- Exercise instructions -
Each line of the listing below that includes "gray" must be copied.

(Information provided begins)

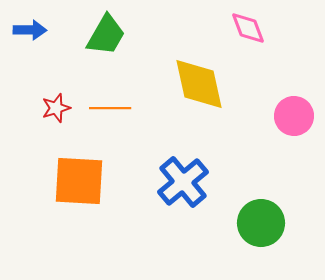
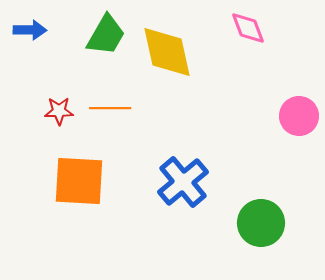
yellow diamond: moved 32 px left, 32 px up
red star: moved 3 px right, 3 px down; rotated 16 degrees clockwise
pink circle: moved 5 px right
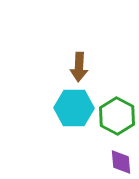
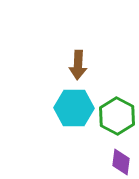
brown arrow: moved 1 px left, 2 px up
purple diamond: rotated 12 degrees clockwise
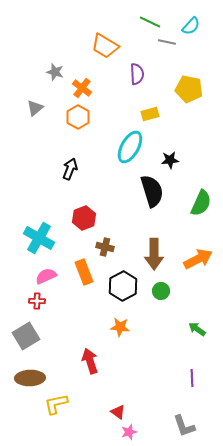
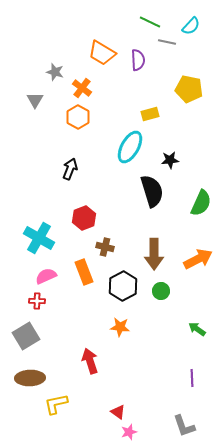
orange trapezoid: moved 3 px left, 7 px down
purple semicircle: moved 1 px right, 14 px up
gray triangle: moved 8 px up; rotated 18 degrees counterclockwise
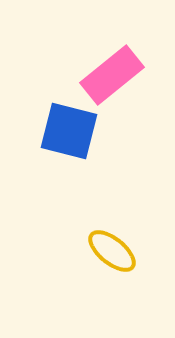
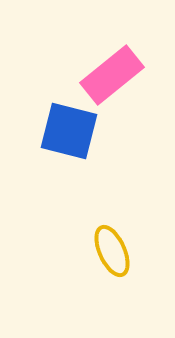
yellow ellipse: rotated 27 degrees clockwise
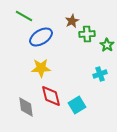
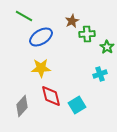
green star: moved 2 px down
gray diamond: moved 4 px left, 1 px up; rotated 50 degrees clockwise
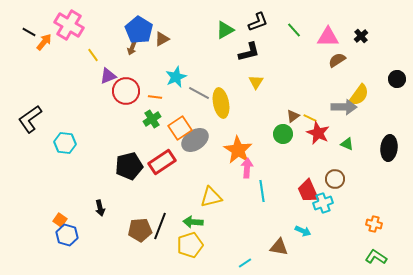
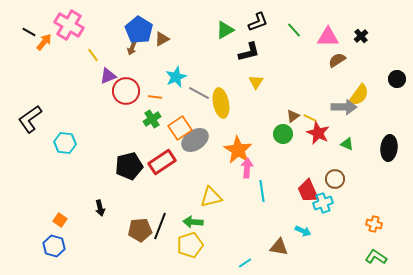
blue hexagon at (67, 235): moved 13 px left, 11 px down
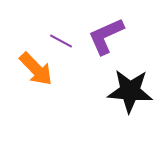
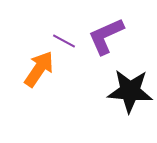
purple line: moved 3 px right
orange arrow: moved 3 px right; rotated 102 degrees counterclockwise
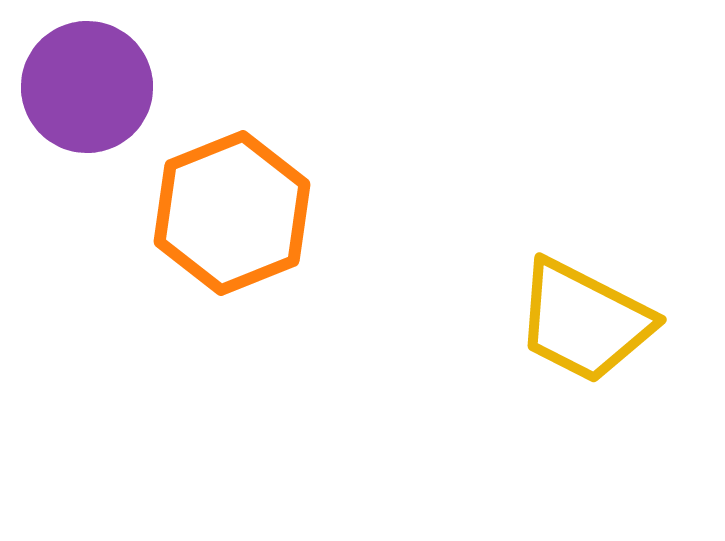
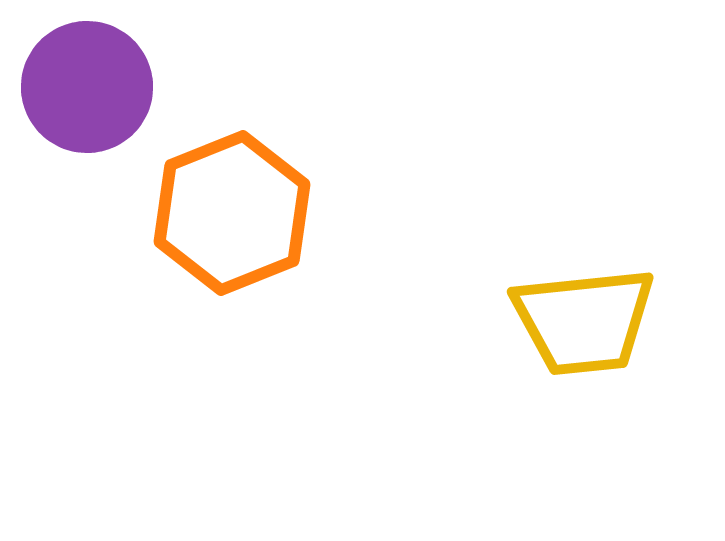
yellow trapezoid: rotated 33 degrees counterclockwise
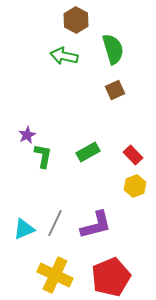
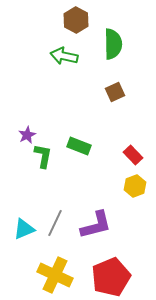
green semicircle: moved 5 px up; rotated 16 degrees clockwise
brown square: moved 2 px down
green rectangle: moved 9 px left, 6 px up; rotated 50 degrees clockwise
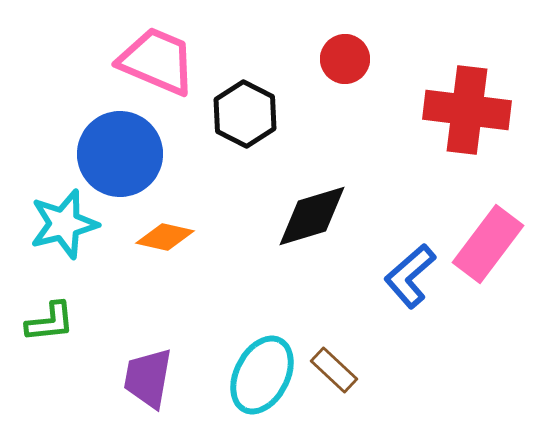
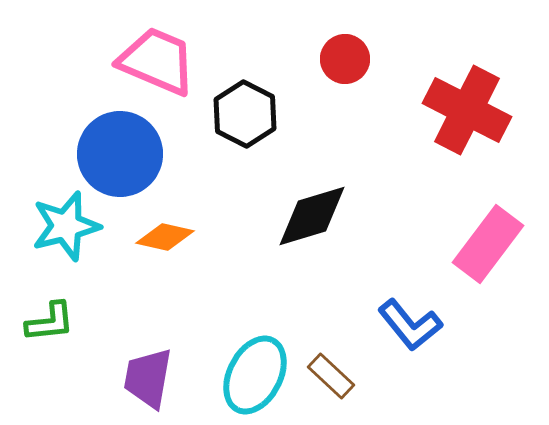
red cross: rotated 20 degrees clockwise
cyan star: moved 2 px right, 2 px down
blue L-shape: moved 49 px down; rotated 88 degrees counterclockwise
brown rectangle: moved 3 px left, 6 px down
cyan ellipse: moved 7 px left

(Information provided ends)

- Task output -
gray triangle: moved 8 px up; rotated 18 degrees counterclockwise
gray diamond: moved 4 px left, 1 px up; rotated 50 degrees clockwise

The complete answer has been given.